EXTRACTED INFORMATION:
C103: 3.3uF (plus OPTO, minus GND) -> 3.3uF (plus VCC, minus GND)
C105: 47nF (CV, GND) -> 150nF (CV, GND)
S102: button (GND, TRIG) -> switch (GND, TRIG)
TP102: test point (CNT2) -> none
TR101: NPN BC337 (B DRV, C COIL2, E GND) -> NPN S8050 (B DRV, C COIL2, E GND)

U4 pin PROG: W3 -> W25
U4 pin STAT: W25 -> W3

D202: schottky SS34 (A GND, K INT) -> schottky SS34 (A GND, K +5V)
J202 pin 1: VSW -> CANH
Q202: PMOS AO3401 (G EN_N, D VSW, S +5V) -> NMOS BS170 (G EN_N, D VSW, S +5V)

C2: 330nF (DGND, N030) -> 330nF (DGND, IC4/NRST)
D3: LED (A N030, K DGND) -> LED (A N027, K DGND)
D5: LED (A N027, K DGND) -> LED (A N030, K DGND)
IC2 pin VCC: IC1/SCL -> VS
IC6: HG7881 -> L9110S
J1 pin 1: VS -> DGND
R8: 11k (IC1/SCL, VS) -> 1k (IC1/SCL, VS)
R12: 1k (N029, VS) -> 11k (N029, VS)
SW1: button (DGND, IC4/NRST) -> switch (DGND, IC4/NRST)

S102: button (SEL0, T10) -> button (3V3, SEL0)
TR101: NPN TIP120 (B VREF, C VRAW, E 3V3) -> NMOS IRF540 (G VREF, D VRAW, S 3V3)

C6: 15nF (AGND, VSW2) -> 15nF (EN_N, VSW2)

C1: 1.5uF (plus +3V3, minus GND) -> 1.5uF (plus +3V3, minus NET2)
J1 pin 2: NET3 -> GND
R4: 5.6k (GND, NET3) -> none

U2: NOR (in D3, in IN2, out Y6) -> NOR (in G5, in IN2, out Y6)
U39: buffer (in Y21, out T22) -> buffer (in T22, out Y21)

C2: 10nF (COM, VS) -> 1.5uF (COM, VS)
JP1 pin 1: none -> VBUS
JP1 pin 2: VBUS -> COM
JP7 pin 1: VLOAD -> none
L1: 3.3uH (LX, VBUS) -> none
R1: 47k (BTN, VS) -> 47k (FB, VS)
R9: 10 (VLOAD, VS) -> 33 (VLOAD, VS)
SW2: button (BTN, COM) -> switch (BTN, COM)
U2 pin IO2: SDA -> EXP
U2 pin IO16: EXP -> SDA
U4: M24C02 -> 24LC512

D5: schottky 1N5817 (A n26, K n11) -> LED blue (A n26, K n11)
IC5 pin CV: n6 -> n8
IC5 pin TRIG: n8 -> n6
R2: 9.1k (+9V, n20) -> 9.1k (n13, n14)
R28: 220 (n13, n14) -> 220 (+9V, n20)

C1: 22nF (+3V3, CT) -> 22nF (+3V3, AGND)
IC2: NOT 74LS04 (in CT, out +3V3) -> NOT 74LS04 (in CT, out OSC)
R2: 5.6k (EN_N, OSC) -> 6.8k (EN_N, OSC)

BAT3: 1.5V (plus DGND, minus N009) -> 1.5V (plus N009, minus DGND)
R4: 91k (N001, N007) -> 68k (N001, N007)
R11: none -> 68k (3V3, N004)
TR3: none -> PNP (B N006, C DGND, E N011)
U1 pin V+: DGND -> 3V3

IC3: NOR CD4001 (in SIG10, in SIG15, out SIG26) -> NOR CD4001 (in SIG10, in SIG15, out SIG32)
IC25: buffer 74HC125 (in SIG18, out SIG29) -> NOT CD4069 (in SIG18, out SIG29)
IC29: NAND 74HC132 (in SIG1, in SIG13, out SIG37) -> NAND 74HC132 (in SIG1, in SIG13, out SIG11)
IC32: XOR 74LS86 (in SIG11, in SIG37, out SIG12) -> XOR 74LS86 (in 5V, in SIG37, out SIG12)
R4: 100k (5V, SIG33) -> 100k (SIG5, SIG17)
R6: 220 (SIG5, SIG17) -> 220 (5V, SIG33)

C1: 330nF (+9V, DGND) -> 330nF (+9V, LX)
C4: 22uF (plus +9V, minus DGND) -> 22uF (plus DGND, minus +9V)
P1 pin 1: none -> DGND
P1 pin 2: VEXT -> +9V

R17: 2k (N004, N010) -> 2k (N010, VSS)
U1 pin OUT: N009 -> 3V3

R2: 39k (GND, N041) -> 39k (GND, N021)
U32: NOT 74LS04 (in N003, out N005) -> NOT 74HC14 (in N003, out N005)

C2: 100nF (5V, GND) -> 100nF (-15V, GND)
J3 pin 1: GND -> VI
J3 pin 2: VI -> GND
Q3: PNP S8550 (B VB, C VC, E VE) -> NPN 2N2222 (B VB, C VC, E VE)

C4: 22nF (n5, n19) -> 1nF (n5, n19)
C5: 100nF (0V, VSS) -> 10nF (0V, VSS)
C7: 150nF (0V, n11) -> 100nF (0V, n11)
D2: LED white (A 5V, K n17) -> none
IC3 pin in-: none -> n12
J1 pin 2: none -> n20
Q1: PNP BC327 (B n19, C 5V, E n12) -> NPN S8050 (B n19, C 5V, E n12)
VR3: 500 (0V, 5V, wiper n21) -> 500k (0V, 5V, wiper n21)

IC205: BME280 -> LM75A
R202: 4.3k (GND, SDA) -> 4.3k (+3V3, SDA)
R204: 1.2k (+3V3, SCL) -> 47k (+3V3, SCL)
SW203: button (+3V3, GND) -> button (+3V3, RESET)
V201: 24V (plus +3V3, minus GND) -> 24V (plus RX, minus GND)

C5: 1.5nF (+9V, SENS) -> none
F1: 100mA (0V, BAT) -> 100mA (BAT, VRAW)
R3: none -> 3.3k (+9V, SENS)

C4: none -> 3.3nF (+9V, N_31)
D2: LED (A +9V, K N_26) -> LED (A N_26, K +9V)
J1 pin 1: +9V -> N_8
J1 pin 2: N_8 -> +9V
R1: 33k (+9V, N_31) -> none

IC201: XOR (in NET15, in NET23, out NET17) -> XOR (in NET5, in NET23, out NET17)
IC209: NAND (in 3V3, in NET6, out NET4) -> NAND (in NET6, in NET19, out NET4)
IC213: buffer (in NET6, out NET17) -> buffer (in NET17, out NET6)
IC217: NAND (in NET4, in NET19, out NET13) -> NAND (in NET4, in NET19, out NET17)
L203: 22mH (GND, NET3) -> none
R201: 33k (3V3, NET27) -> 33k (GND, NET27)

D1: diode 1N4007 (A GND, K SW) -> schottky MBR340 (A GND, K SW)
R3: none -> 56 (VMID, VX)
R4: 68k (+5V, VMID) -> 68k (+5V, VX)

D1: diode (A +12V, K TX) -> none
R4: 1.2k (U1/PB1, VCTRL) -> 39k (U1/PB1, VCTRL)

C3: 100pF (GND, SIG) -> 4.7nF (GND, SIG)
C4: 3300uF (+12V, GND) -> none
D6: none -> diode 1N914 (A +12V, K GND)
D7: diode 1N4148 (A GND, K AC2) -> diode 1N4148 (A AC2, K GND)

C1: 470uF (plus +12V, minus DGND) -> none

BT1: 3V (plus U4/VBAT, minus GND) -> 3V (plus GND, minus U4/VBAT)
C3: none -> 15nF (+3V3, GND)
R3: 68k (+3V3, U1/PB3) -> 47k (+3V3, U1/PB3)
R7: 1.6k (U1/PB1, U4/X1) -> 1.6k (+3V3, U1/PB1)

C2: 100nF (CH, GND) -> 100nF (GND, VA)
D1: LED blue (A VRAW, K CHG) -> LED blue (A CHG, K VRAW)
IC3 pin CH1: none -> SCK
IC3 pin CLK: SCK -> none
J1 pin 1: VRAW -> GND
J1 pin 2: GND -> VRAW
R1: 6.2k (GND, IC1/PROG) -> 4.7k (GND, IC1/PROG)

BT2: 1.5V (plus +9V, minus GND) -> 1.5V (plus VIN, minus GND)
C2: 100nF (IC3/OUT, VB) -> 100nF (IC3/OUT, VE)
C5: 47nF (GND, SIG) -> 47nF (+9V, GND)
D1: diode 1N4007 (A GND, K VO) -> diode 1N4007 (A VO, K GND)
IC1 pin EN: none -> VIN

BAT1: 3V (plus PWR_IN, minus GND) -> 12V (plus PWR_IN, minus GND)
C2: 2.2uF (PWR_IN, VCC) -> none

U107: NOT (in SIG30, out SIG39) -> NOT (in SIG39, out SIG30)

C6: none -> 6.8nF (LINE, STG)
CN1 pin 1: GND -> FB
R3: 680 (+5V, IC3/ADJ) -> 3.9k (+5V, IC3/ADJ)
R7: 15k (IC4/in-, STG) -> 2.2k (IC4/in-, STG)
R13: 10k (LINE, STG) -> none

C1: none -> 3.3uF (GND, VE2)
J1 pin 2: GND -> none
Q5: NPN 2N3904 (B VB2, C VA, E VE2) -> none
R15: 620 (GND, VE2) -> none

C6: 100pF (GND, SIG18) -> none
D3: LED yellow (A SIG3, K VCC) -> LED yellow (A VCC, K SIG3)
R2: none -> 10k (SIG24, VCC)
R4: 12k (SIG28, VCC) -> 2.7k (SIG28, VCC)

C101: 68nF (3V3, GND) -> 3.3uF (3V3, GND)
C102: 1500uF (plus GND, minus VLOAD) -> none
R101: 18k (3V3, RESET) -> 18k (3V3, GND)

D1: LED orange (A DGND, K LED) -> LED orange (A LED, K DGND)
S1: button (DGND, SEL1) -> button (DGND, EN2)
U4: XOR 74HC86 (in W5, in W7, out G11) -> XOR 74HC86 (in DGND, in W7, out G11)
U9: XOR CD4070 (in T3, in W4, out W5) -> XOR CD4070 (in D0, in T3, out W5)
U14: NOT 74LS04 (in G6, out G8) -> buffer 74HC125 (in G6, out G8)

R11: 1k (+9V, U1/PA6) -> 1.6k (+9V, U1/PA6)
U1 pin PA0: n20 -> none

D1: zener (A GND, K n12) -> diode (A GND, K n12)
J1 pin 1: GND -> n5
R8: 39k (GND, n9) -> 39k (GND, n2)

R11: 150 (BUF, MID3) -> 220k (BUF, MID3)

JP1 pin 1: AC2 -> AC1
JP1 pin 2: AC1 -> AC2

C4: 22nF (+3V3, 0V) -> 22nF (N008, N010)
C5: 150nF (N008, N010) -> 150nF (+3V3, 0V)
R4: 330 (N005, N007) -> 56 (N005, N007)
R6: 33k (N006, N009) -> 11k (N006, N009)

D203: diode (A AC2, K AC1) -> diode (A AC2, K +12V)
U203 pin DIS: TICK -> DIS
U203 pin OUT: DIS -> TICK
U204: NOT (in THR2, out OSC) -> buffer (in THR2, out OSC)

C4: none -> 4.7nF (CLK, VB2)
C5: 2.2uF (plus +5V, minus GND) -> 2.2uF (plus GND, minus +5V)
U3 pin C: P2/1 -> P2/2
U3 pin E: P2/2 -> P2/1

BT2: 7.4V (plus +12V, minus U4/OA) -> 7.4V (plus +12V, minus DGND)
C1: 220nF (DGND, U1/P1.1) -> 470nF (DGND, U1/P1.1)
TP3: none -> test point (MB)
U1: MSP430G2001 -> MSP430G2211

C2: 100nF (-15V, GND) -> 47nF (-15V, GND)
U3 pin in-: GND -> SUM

ASSIGNMENT:
From the material above, set down exactly the lines between the line holding "IC5 pin TRIG: n8 -> n6" and the line holding "U1 pin V+: DGND -> 3V3", inclusive. Include nothing else.

RESPONSE FOR THIS EXERCISE:
IC5 pin TRIG: n8 -> n6
R2: 9.1k (+9V, n20) -> 9.1k (n13, n14)
R28: 220 (n13, n14) -> 220 (+9V, n20)

C1: 22nF (+3V3, CT) -> 22nF (+3V3, AGND)
IC2: NOT 74LS04 (in CT, out +3V3) -> NOT 74LS04 (in CT, out OSC)
R2: 5.6k (EN_N, OSC) -> 6.8k (EN_N, OSC)

BAT3: 1.5V (plus DGND, minus N009) -> 1.5V (plus N009, minus DGND)
R4: 91k (N001, N007) -> 68k (N001, N007)
R11: none -> 68k (3V3, N004)
TR3: none -> PNP (B N006, C DGND, E N011)
U1 pin V+: DGND -> 3V3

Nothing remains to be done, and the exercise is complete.